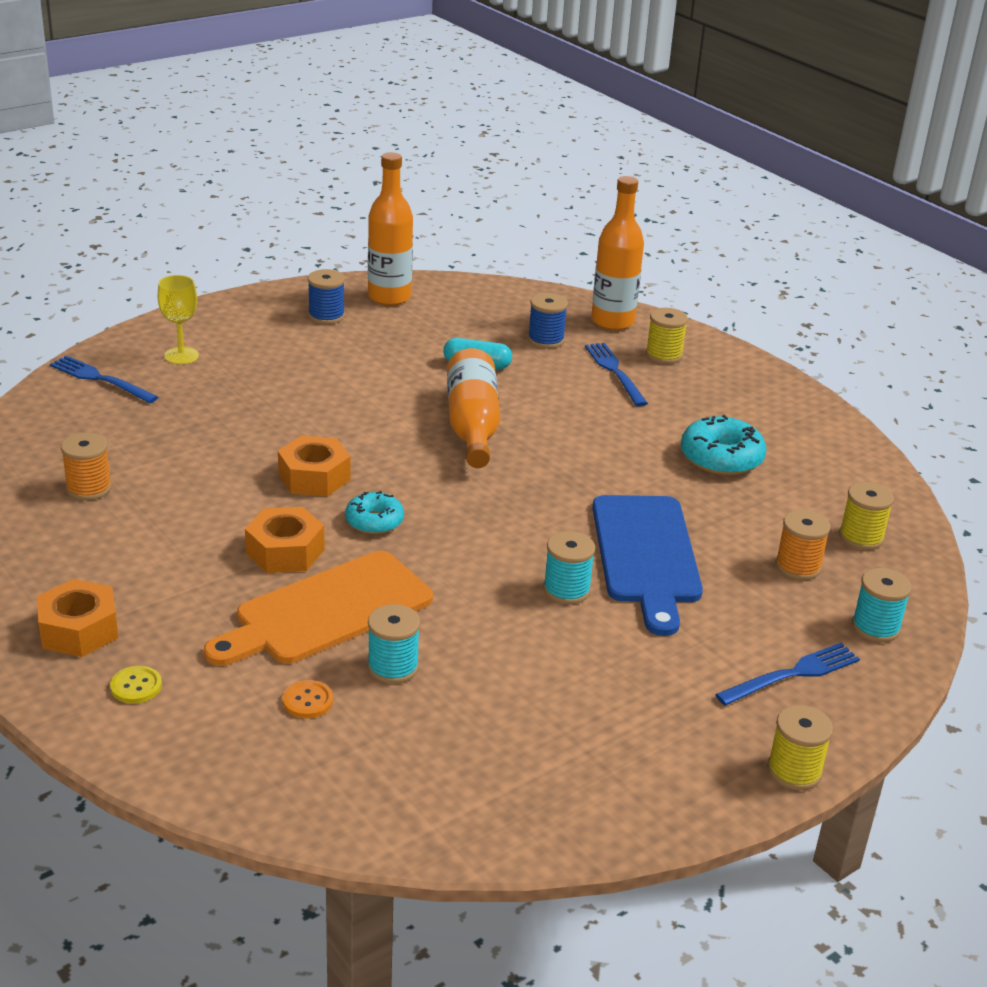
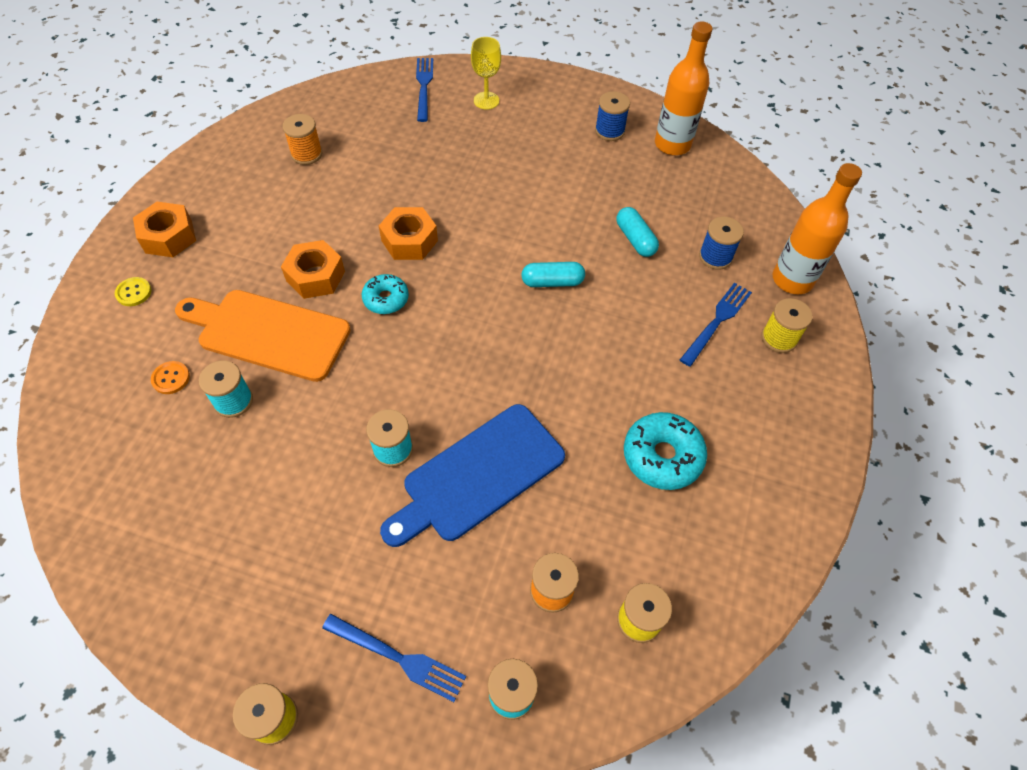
camera: 55 degrees right, 25 degrees up
(472, 425) = (552, 282): orange bottle -> turquoise capsule

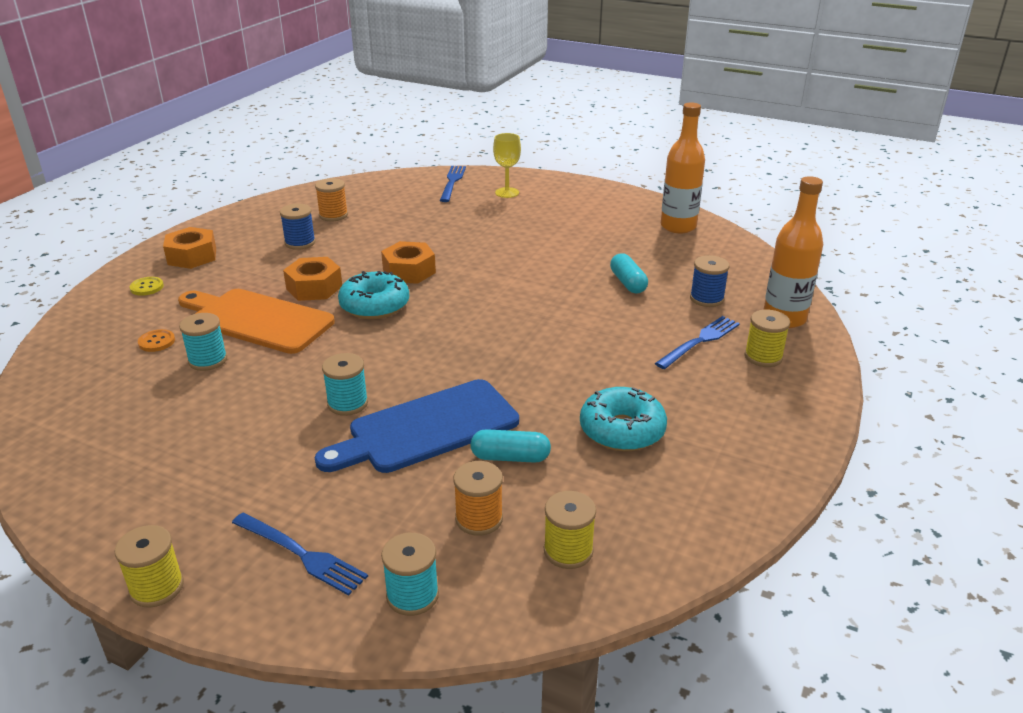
camera: 10 degrees right, 25 degrees down
(386, 299) = (374, 305): turquoise donut -> turquoise donut, size x1.57
(552, 282) = (538, 305): turquoise capsule -> turquoise capsule (510, 457)
(609, 131) = (618, 215): blue spool -> blue spool (300, 243)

.....

Task goal
The answer must consist of every line from the listing above that includes the word "turquoise".

Answer area
(472, 425) = (552, 282): orange bottle -> turquoise capsule
(386, 299) = (374, 305): turquoise donut -> turquoise donut, size x1.57
(552, 282) = (538, 305): turquoise capsule -> turquoise capsule (510, 457)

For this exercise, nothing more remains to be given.